**Problem to work on**
Copy the entries below word for word, but omit any pictures they contain.

(Beginning of Input material)

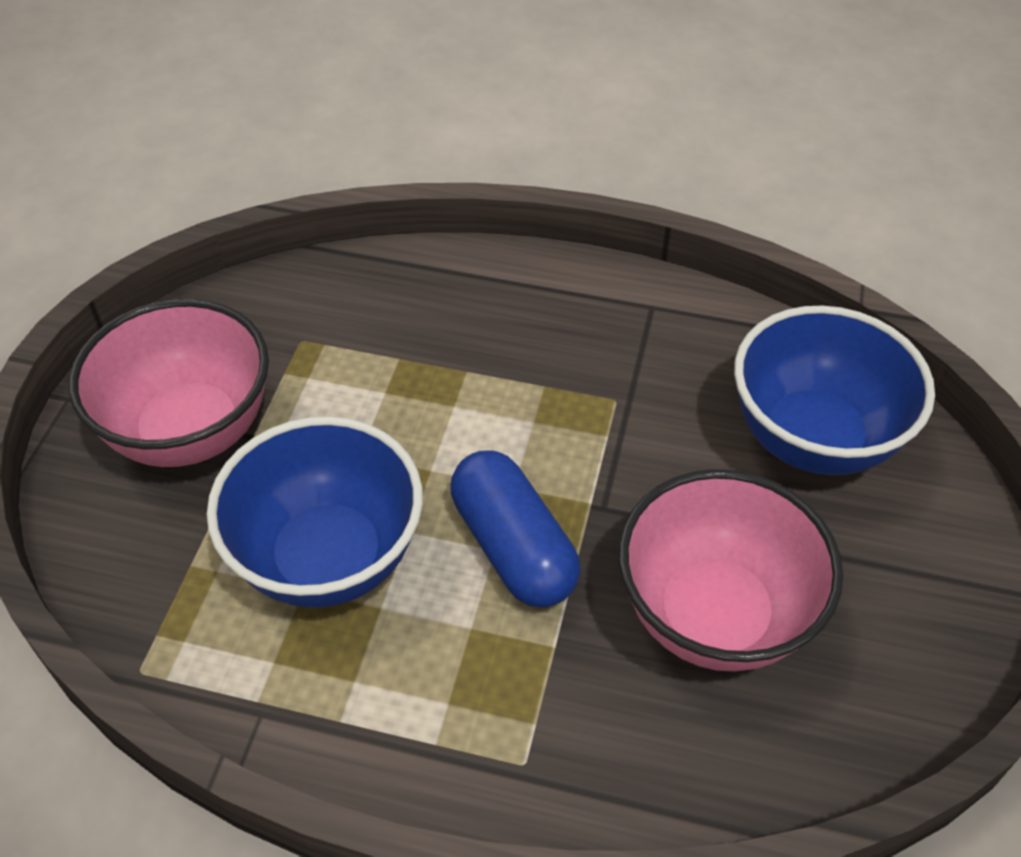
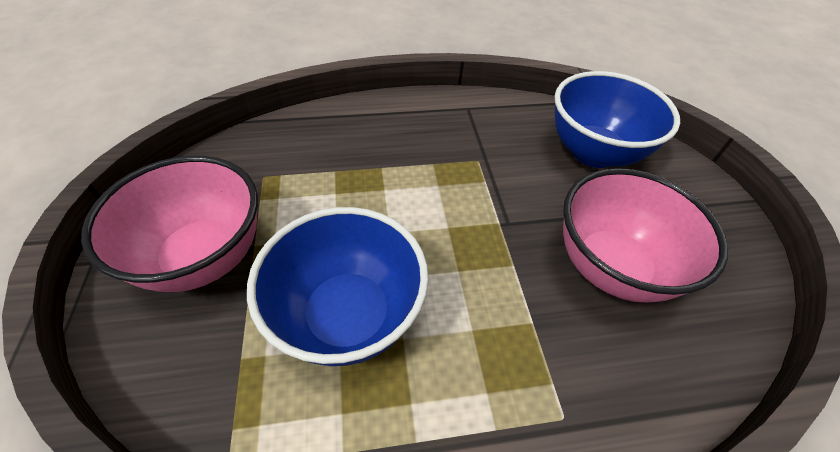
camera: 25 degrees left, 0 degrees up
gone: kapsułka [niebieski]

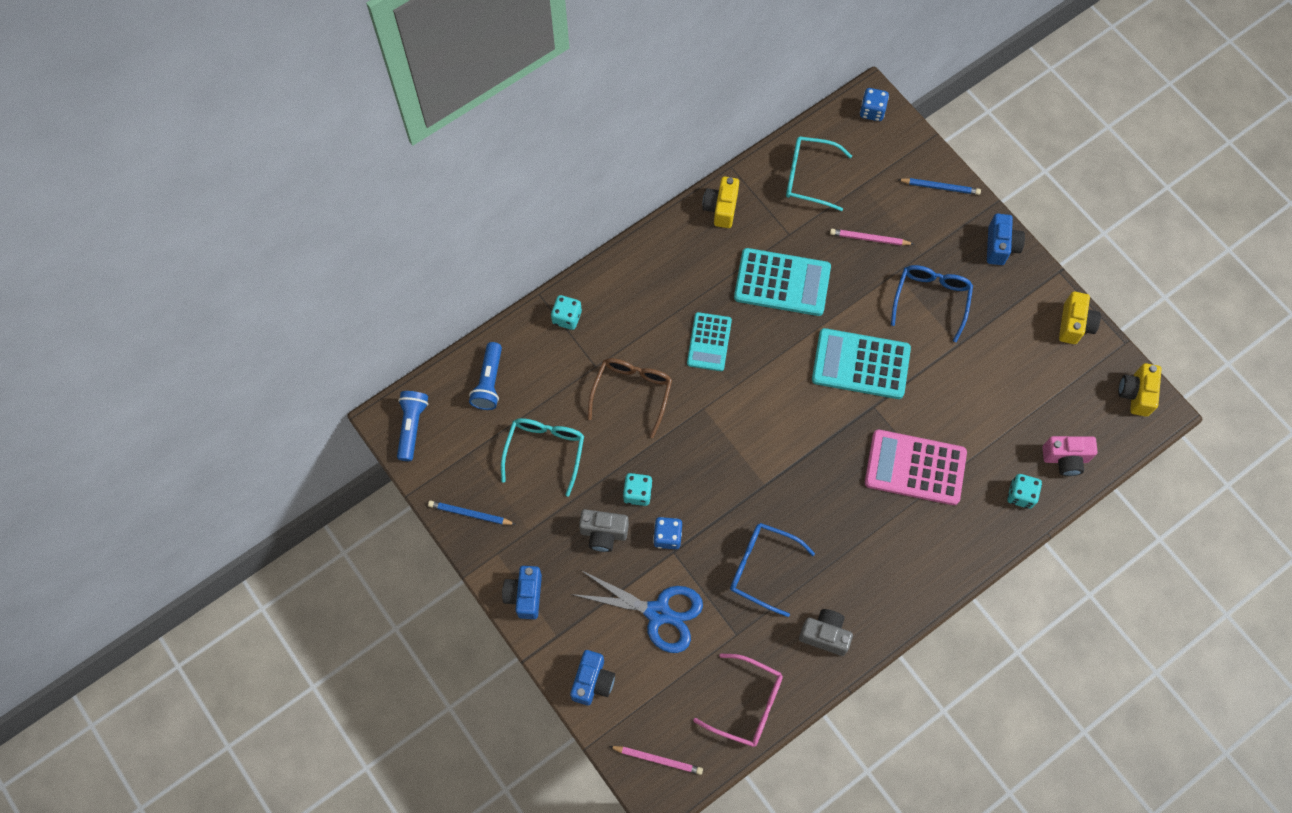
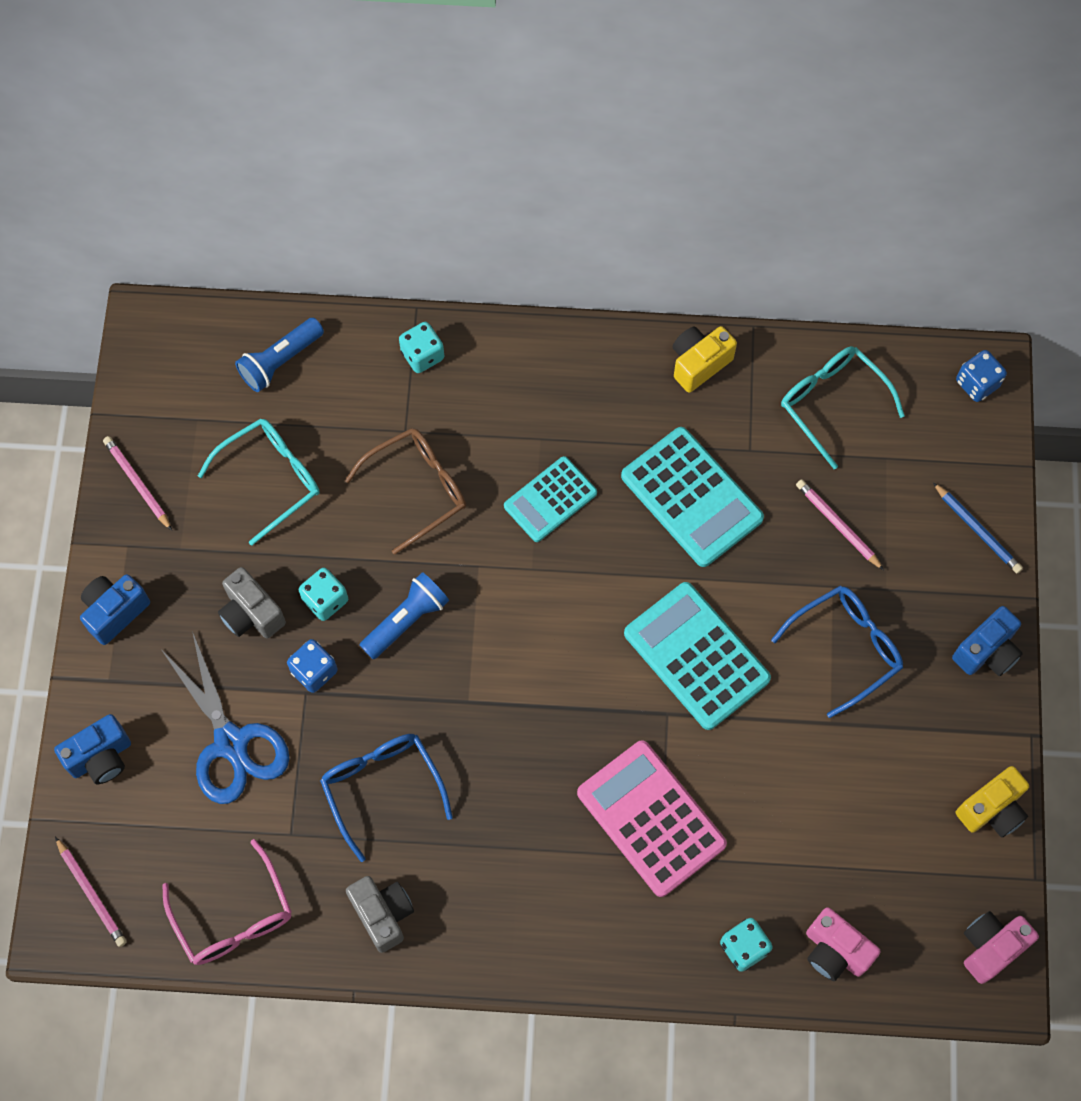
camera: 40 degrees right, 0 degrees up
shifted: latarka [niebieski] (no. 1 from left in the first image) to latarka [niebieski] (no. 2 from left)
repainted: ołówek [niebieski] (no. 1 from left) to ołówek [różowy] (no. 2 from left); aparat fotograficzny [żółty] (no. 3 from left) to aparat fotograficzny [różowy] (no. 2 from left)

(End of Input material)

**Output**
camera: 25 degrees left, 0 degrees up
gone: kapsułka [niebieski]

camera: 40 degrees right, 0 degrees up
shifted: latarka [niebieski] (no. 1 from left in the first image) to latarka [niebieski] (no. 2 from left)
repainted: ołówek [niebieski] (no. 1 from left) to ołówek [różowy] (no. 2 from left); aparat fotograficzny [żółty] (no. 3 from left) to aparat fotograficzny [różowy] (no. 2 from left)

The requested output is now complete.